ABOUT THIS TASK: Write out, from the entries below, exactly the lines that run between the lines holding "camera: 65 degrees left, 5 degrees up" and "135 degrees counterclockwise", inclusive, and stop there.

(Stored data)

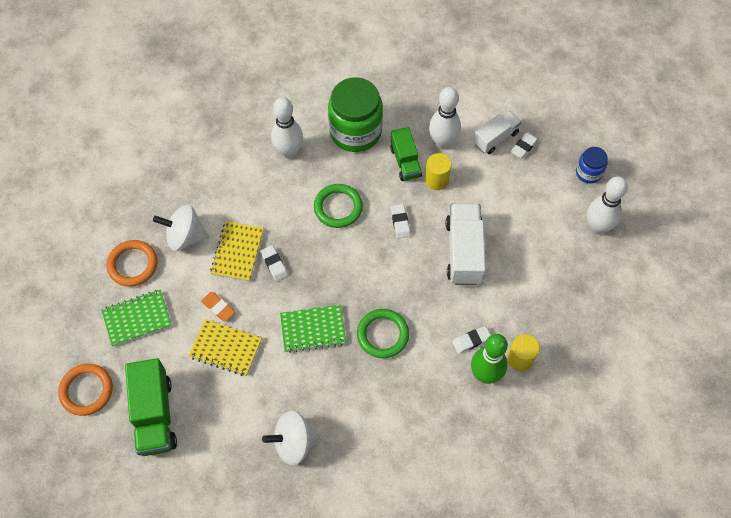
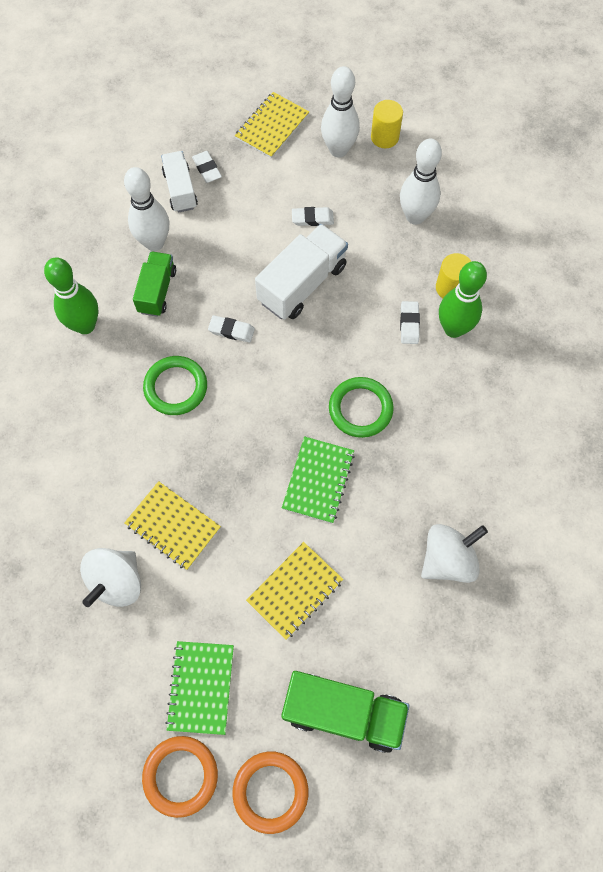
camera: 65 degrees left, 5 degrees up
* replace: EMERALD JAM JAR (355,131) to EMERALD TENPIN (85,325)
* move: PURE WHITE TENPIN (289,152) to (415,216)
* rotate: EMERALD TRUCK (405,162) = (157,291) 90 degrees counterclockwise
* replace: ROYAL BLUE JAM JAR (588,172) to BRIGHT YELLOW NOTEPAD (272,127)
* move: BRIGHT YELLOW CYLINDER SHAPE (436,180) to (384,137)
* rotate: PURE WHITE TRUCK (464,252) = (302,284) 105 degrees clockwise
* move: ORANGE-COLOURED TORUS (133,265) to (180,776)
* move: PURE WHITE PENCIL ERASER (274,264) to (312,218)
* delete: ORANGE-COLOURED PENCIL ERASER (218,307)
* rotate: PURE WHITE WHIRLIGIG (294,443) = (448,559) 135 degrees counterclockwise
* * *
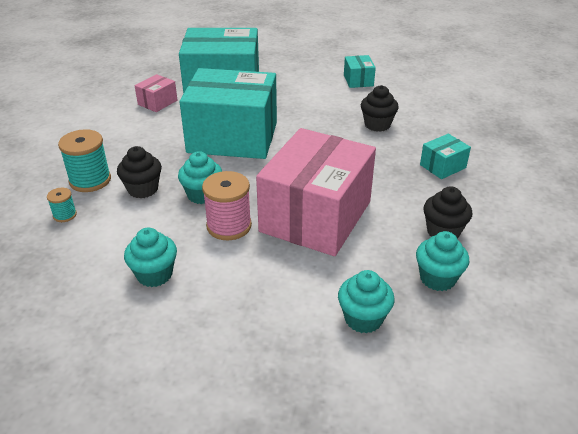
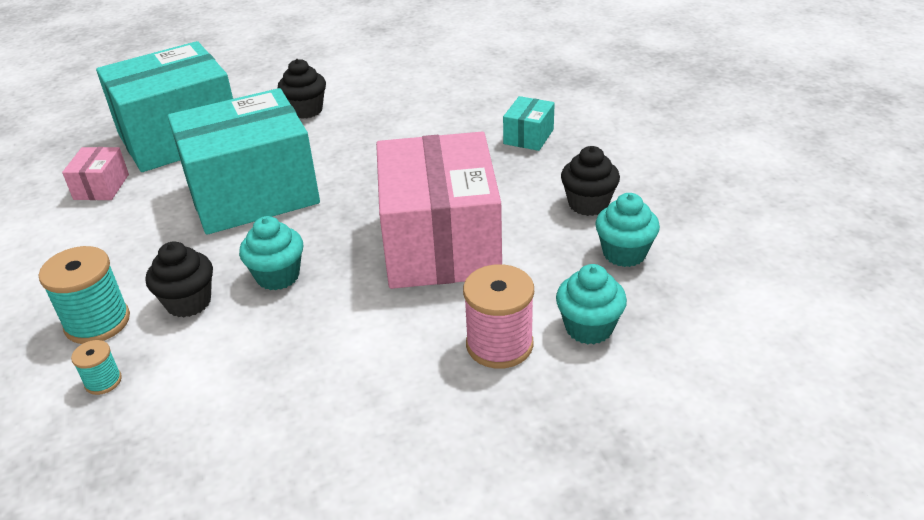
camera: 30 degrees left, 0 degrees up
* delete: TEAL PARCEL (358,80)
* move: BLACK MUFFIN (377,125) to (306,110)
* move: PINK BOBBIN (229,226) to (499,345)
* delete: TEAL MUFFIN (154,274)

TASK ANSWER:
camera: 65 degrees left, 5 degrees up
* replace: EMERALD JAM JAR (355,131) to EMERALD TENPIN (85,325)
* move: PURE WHITE TENPIN (289,152) to (415,216)
* rotate: EMERALD TRUCK (405,162) = (157,291) 90 degrees counterclockwise
* replace: ROYAL BLUE JAM JAR (588,172) to BRIGHT YELLOW NOTEPAD (272,127)
* move: BRIGHT YELLOW CYLINDER SHAPE (436,180) to (384,137)
* rotate: PURE WHITE TRUCK (464,252) = (302,284) 105 degrees clockwise
* move: ORANGE-COLOURED TORUS (133,265) to (180,776)
* move: PURE WHITE PENCIL ERASER (274,264) to (312,218)
* delete: ORANGE-COLOURED PENCIL ERASER (218,307)
* rotate: PURE WHITE WHIRLIGIG (294,443) = (448,559) 135 degrees counterclockwise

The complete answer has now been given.